### EXERCISE DATA

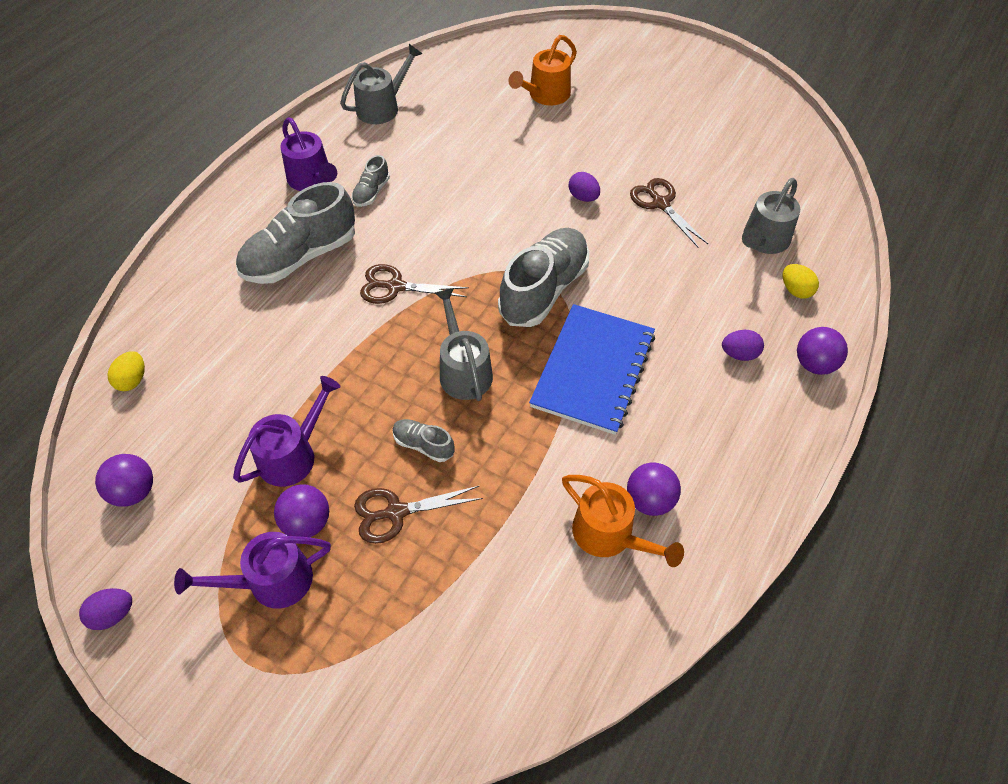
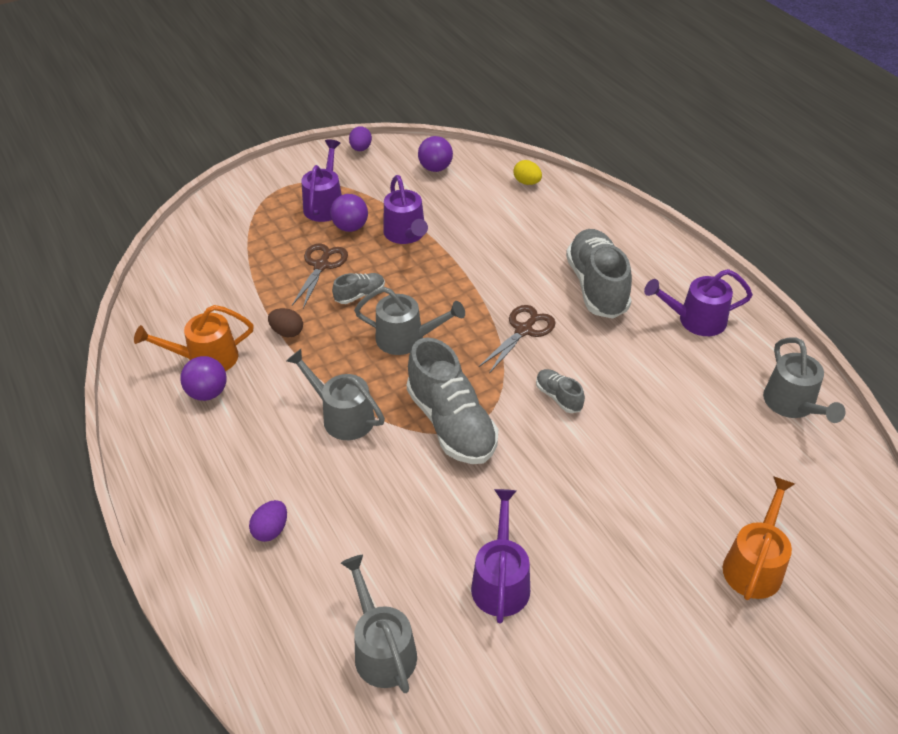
camera: 120 degrees right, 10 degrees down
grey shoe [352,155,390,207] -> grey shoe moved to [536,369,585,413]
orange watering can [509,35,577,106] -> orange watering can turned 45 degrees clockwise [723,476,795,600]
blue notebook [529,304,655,435] -> grey watering can [286,349,385,440]
purple egg [569,172,600,202] -> none
brown scissors [630,178,708,248] -> purple watering can [471,489,530,623]
yellow egg [783,264,819,299] -> none
purple ball [797,327,848,375] -> none
none -> brown egg [268,308,303,337]

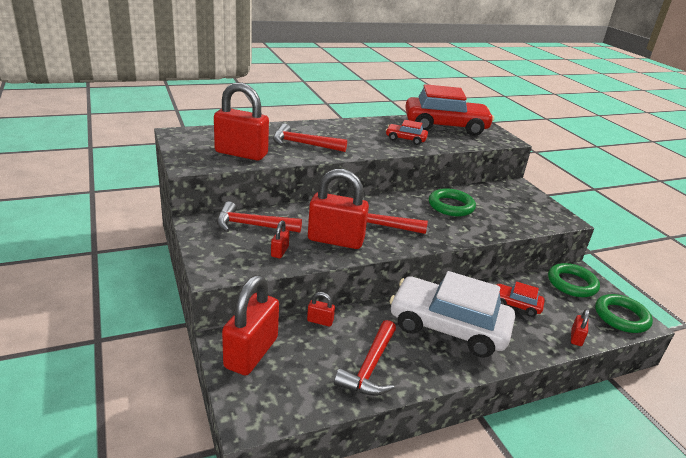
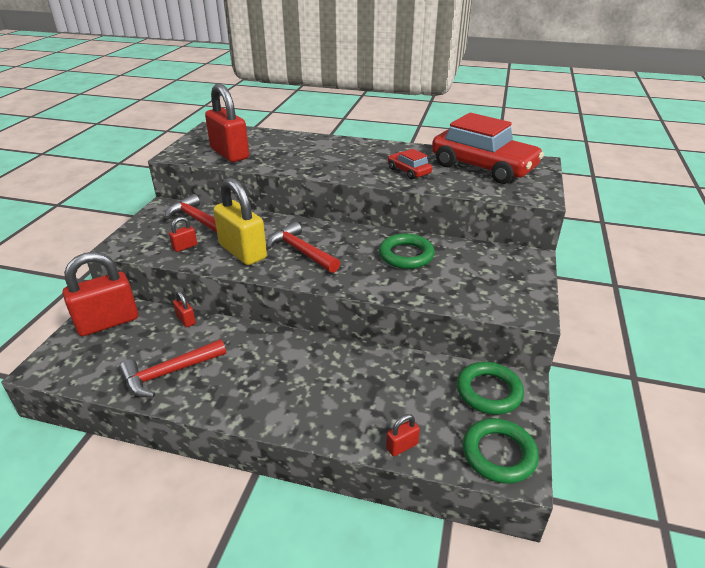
camera: 40 degrees right, 5 degrees up
red hammer [273,124,347,152] -> none
red padlock [308,169,369,249] -> yellow padlock [213,177,267,265]
white car [389,271,515,358] -> none
red car [495,282,545,317] -> none

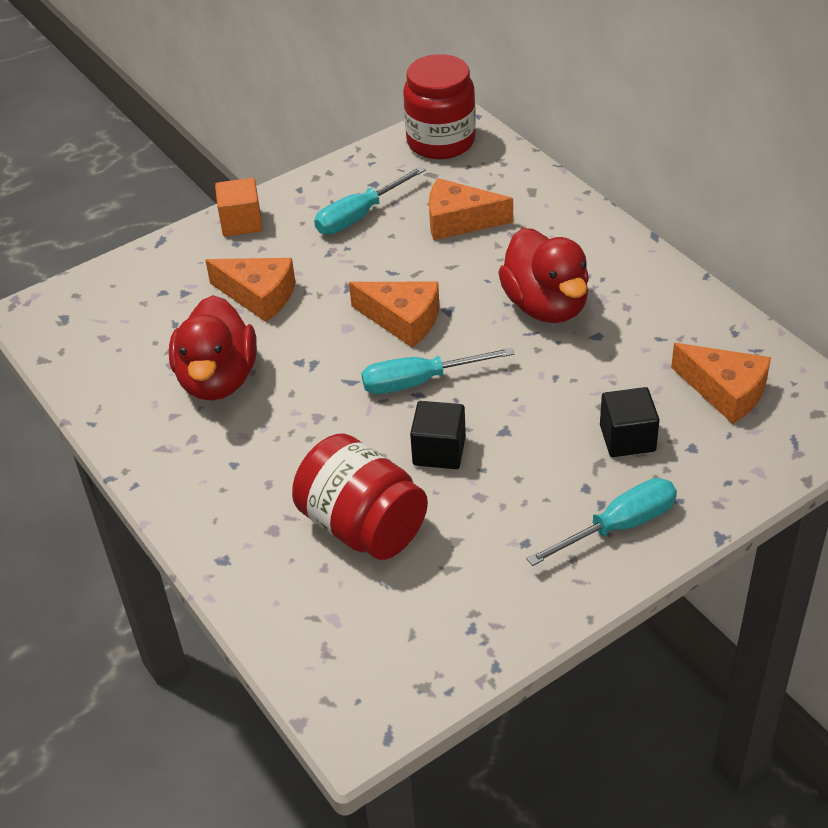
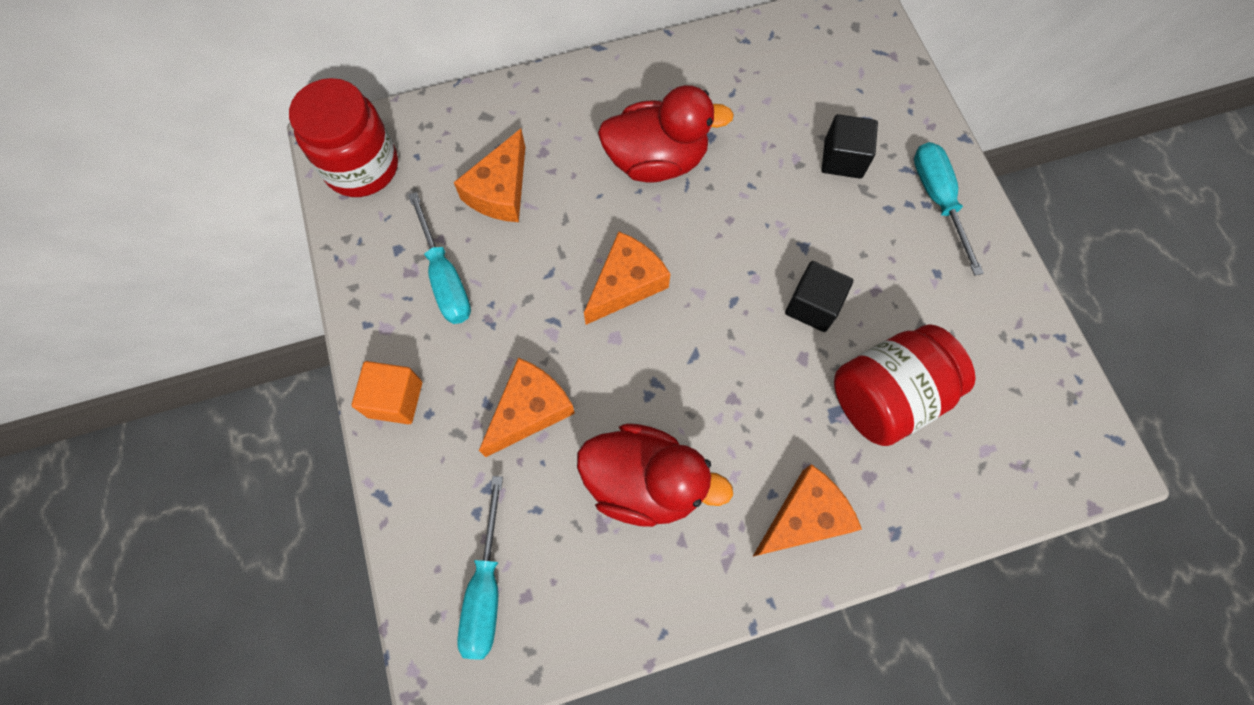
camera: 75 degrees left, 25 degrees up
turquoise screwdriver [361,347,514,394] -> turquoise screwdriver moved to [457,476,503,660]
orange cheese [671,343,771,424] -> orange cheese moved to [752,464,862,557]

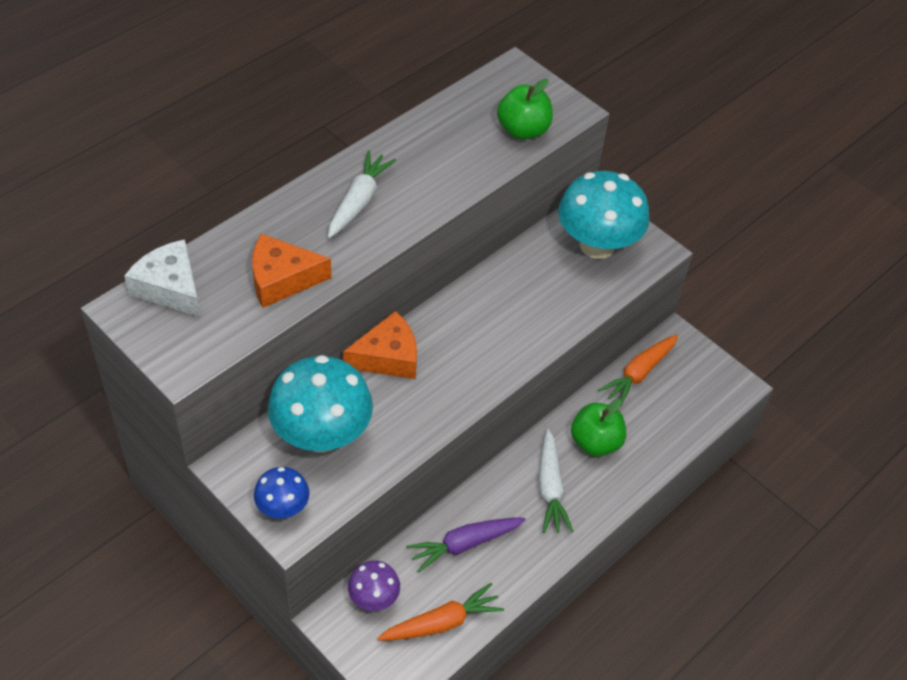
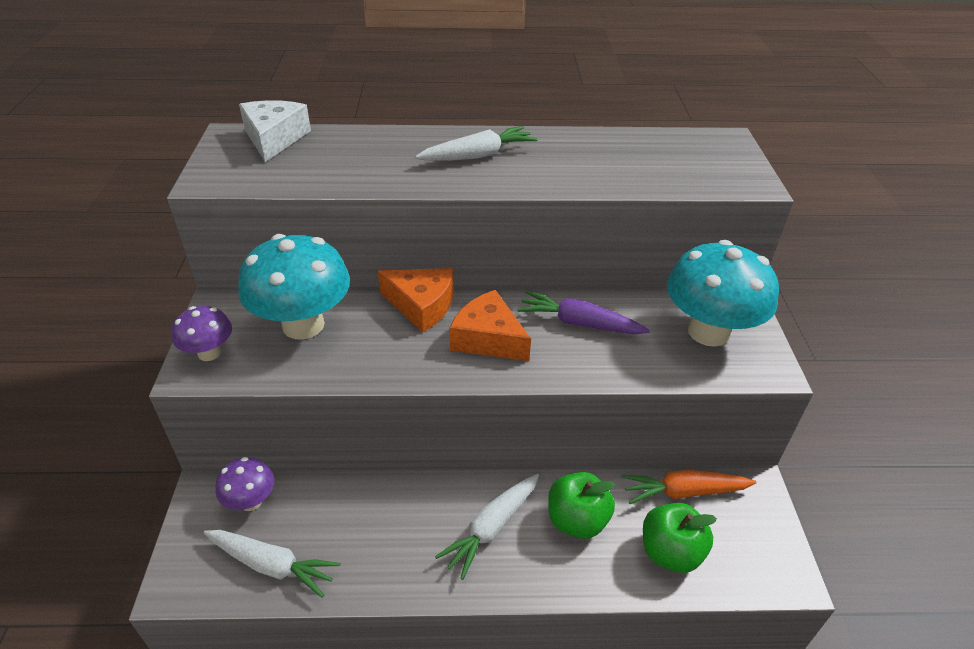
camera: 45 degrees right, 10 degrees down
orange cheese [252,234,332,308] -> orange cheese moved to [450,290,531,361]
blue mushroom [254,467,310,518] -> purple mushroom [172,306,232,361]
orange carrot [377,583,504,640] -> white carrot [204,530,341,598]
purple carrot [406,518,526,573] -> purple carrot moved to [518,290,650,334]
green apple [497,79,553,140] -> green apple moved to [643,503,717,573]

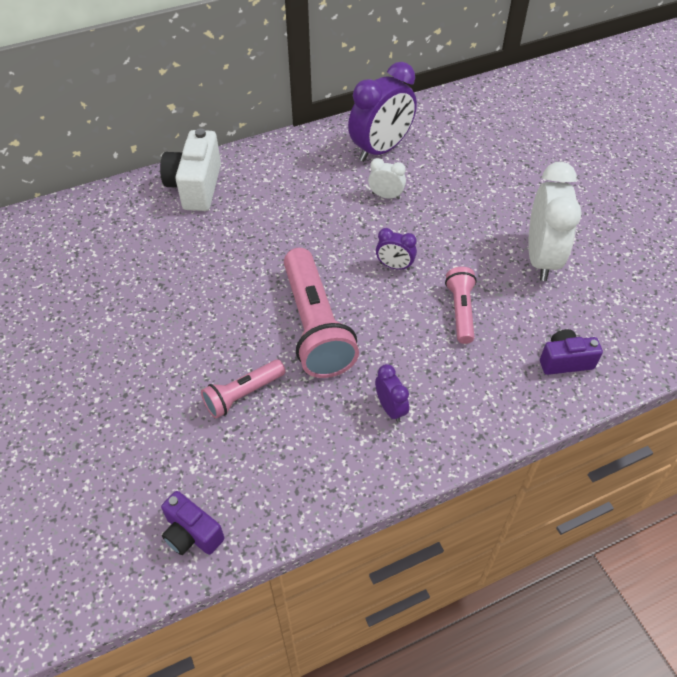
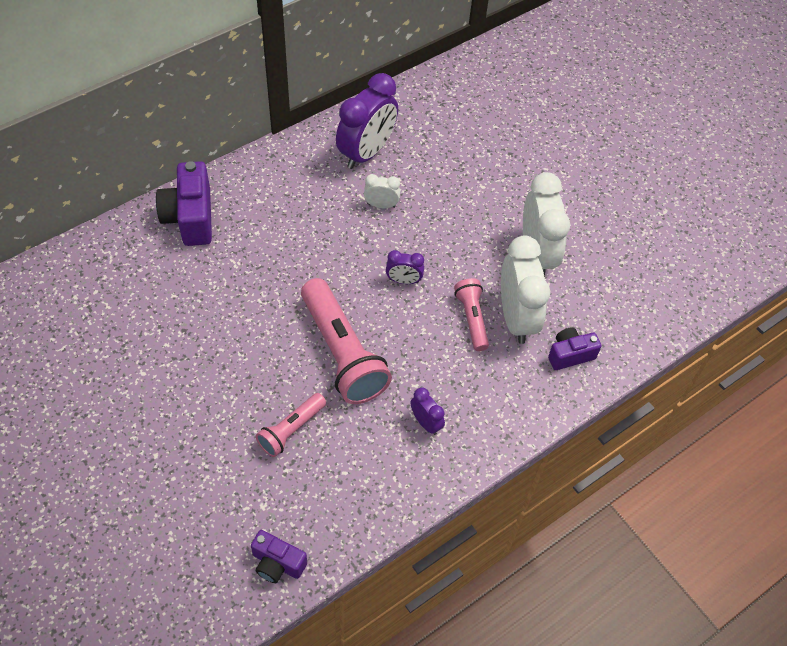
camera: 15 degrees left, 5 degrees up
white camera [160,128,221,211] -> purple camera [156,161,212,246]
none -> white clock [501,236,550,344]

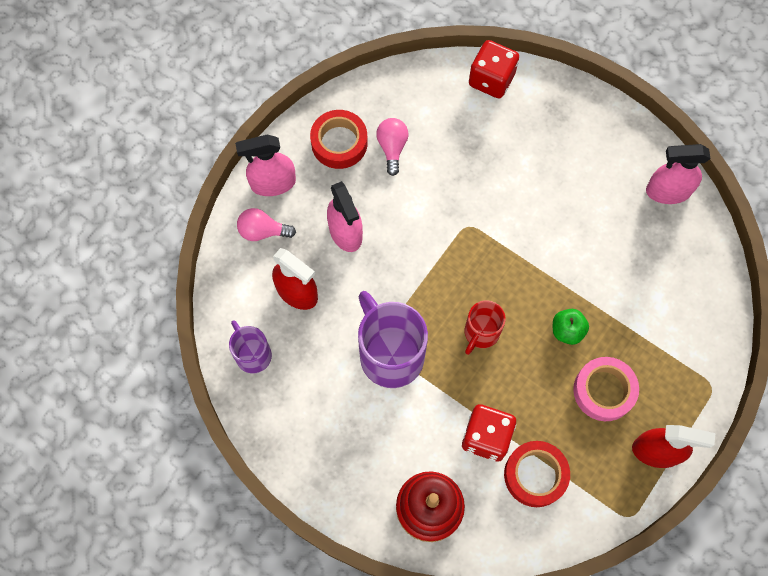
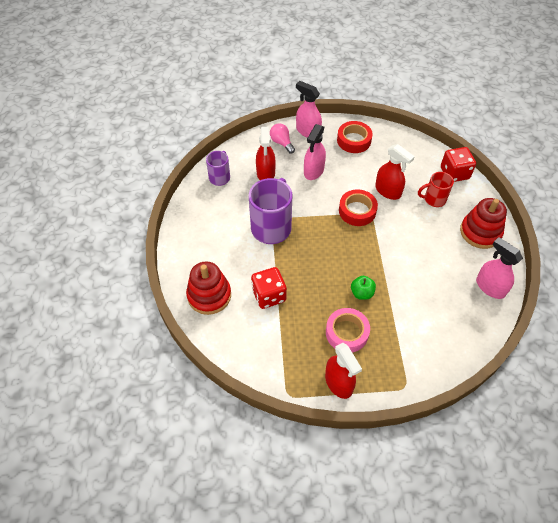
camera: 50 degrees right, 15 degrees down
pink light bulb [376,118,409,176] -> none
red mug [465,300,506,355] -> red mug moved to [418,172,454,207]
red tape [504,441,570,507] -> red tape moved to [339,189,378,226]
none -> red spray bottle [375,144,415,200]
none -> red stacking toy [460,198,507,249]

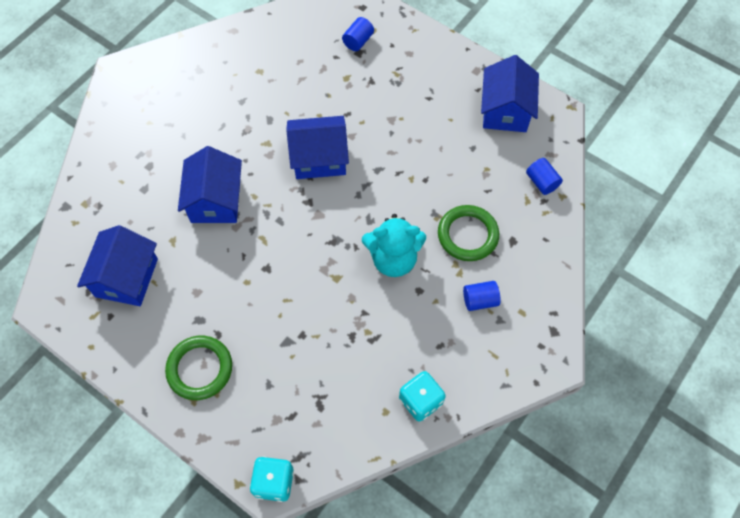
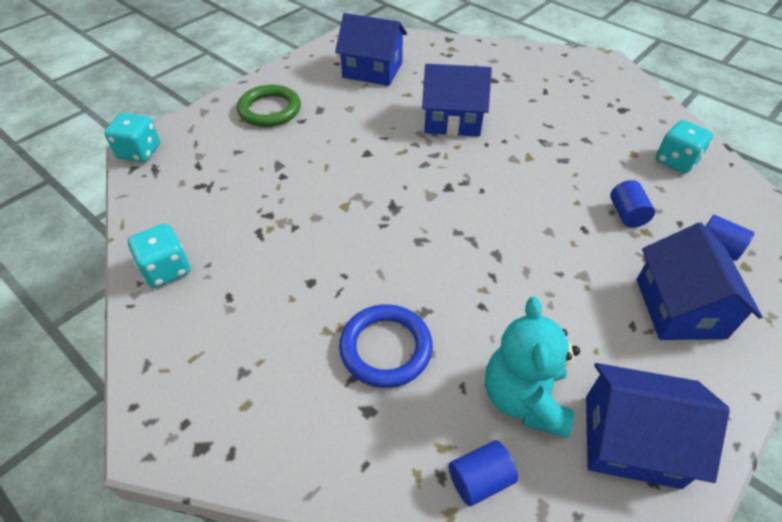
camera: 95 degrees right, 15 degrees down
blue house [286,116,349,179] -> blue house moved to [637,223,762,340]
turquoise teddy bear [362,214,426,277] -> turquoise teddy bear moved to [485,297,580,438]
green ring [438,205,499,261] -> blue ring [339,304,433,388]
blue cylinder [463,281,501,311] -> blue cylinder moved to [610,180,655,228]
none -> turquoise dice [656,120,713,174]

######

**HOW TO COMPLETE THIS TASK**
Once you have read through the entries, say how many of their lines include the string "white" and give nothing but that number.

**RESPONSE**
4